## Task description
Output all entries exactly as they appear and skip the pictures.

(Records drawn from a dataset)
###
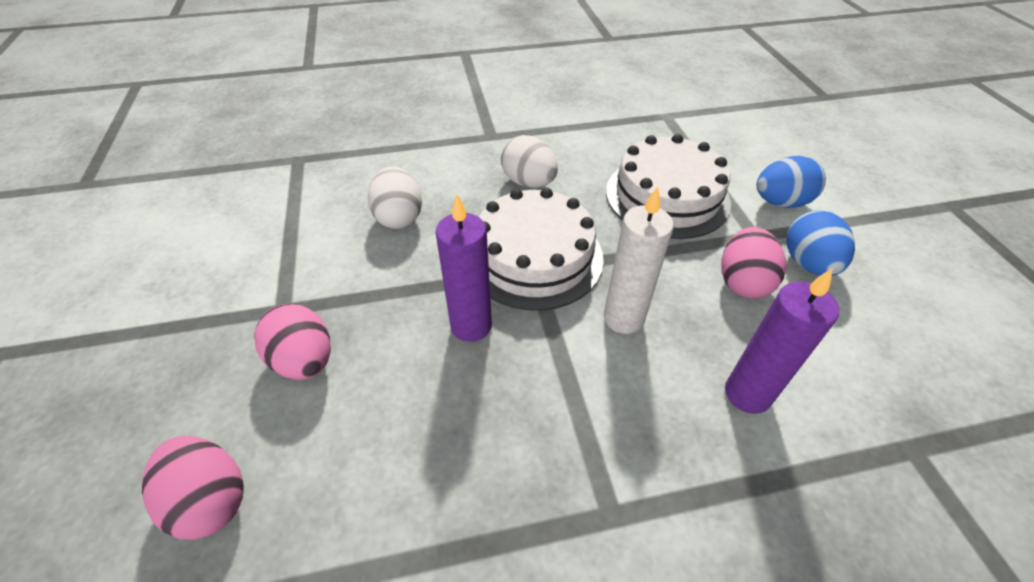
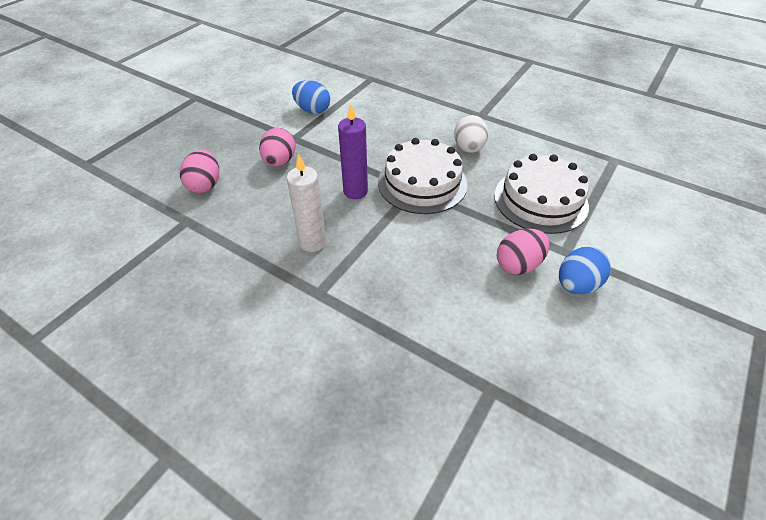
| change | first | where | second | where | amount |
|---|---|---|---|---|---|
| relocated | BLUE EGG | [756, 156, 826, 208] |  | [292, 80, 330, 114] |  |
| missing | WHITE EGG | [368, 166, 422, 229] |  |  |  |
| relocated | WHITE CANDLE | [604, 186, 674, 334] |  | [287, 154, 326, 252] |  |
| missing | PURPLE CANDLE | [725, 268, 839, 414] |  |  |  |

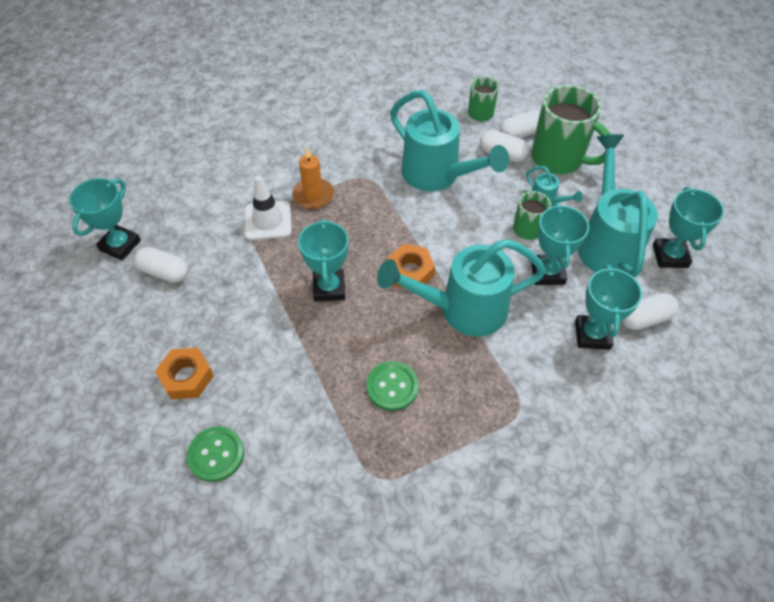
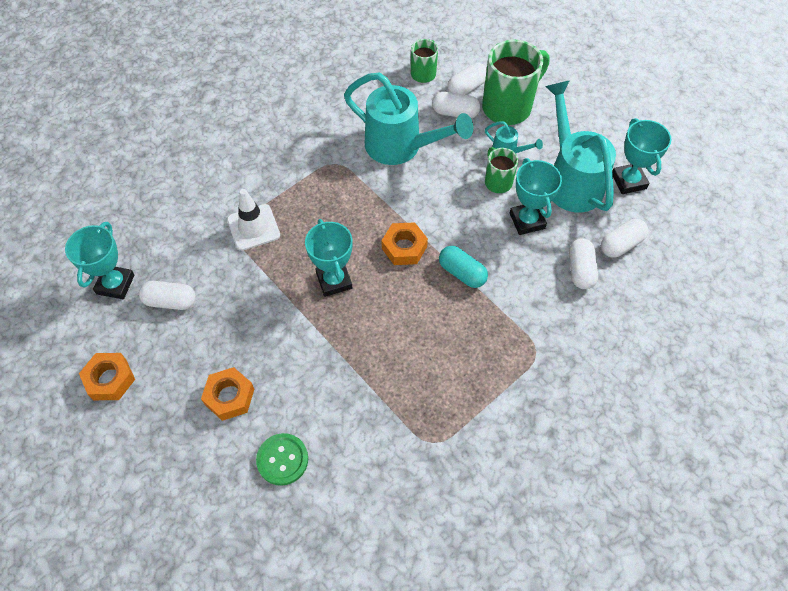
| change | first | where | second | where | amount |
|---|---|---|---|---|---|
| spun | GREEN MUG | [531, 85, 611, 174] |  | [482, 40, 550, 125] | 60 degrees counterclockwise |
| missing | ORANGE CANDLE | [292, 147, 334, 209] |  |  |  |
| exchanged | TURQUOISE WATERING CAN | [377, 239, 546, 337] | TURQUOISE CAPSULE | [439, 246, 488, 288] |  |
| exchanged | TURQUOISE TROPHY | [575, 265, 642, 350] | WHITE CAPSULE | [569, 238, 598, 289] |  |
| missing | GREEN BUTTON | [366, 361, 419, 411] |  |  |  |
| appeared |  |  | ORANGE NUT | [79, 353, 135, 400] |  |

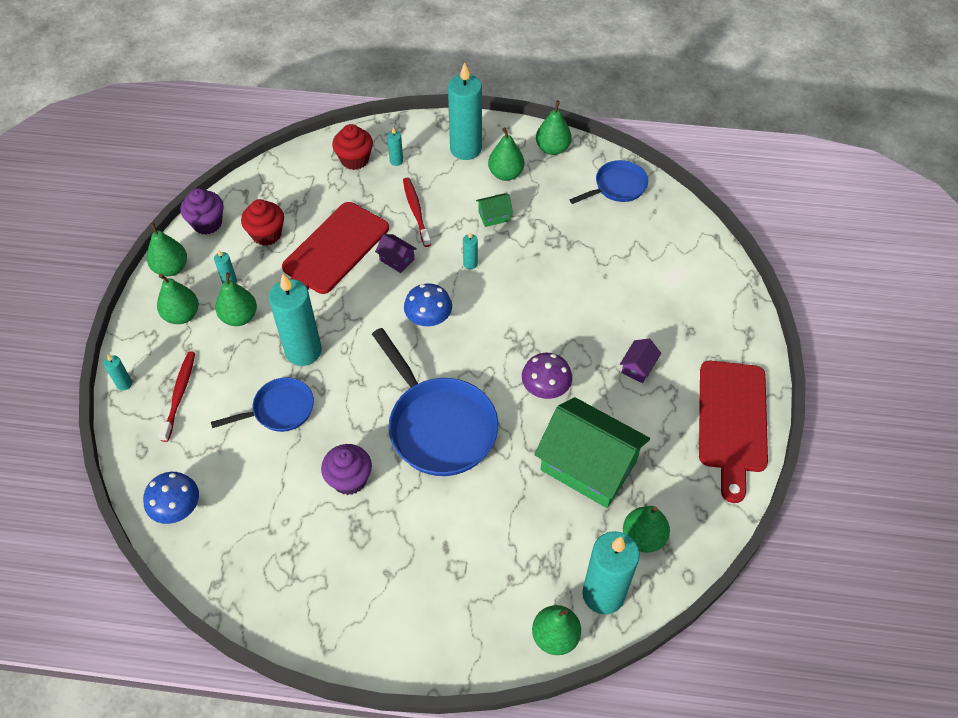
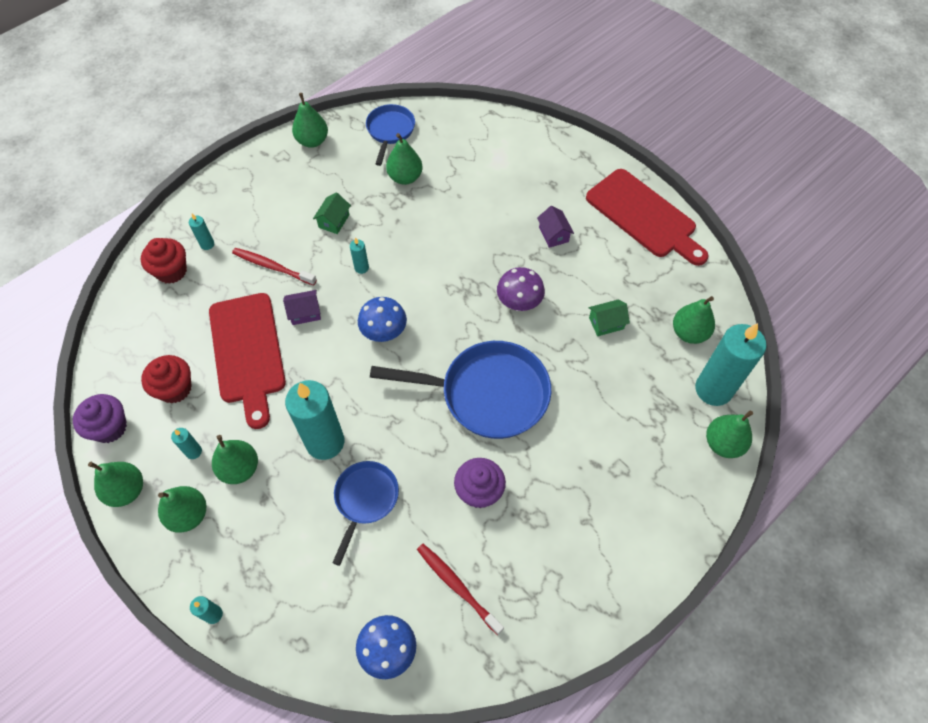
| change | first | where | second | where | amount |
|---|---|---|---|---|---|
| missing | TURQUOISE CANDLE | [448, 62, 482, 160] |  |  |  |
| relocated | GREEN PEAR | [488, 127, 525, 181] |  | [386, 133, 423, 185] |  |
| relocated | RED TOOTHBRUSH | [158, 351, 195, 442] |  | [417, 544, 504, 635] |  |
| size | GREEN HOUSE | [534, 397, 650, 508] |  | [589, 299, 630, 336] | x0.41 |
###
## Solution
| change | first | where | second | where | amount |
|---|---|---|---|---|---|
| relocated | BLUE EGG | [756, 156, 826, 208] |  | [292, 80, 330, 114] |  |
| missing | WHITE EGG | [368, 166, 422, 229] |  |  |  |
| relocated | WHITE CANDLE | [604, 186, 674, 334] |  | [287, 154, 326, 252] |  |
| missing | PURPLE CANDLE | [725, 268, 839, 414] |  |  |  |

| change | first | where | second | where | amount |
|---|---|---|---|---|---|
| spun | GREEN MUG | [531, 85, 611, 174] |  | [482, 40, 550, 125] | 60 degrees counterclockwise |
| missing | ORANGE CANDLE | [292, 147, 334, 209] |  |  |  |
| exchanged | TURQUOISE WATERING CAN | [377, 239, 546, 337] | TURQUOISE CAPSULE | [439, 246, 488, 288] |  |
| exchanged | TURQUOISE TROPHY | [575, 265, 642, 350] | WHITE CAPSULE | [569, 238, 598, 289] |  |
| missing | GREEN BUTTON | [366, 361, 419, 411] |  |  |  |
| appeared |  |  | ORANGE NUT | [79, 353, 135, 400] |  |

| change | first | where | second | where | amount |
|---|---|---|---|---|---|
| missing | TURQUOISE CANDLE | [448, 62, 482, 160] |  |  |  |
| relocated | GREEN PEAR | [488, 127, 525, 181] |  | [386, 133, 423, 185] |  |
| relocated | RED TOOTHBRUSH | [158, 351, 195, 442] |  | [417, 544, 504, 635] |  |
| size | GREEN HOUSE | [534, 397, 650, 508] |  | [589, 299, 630, 336] | x0.41 |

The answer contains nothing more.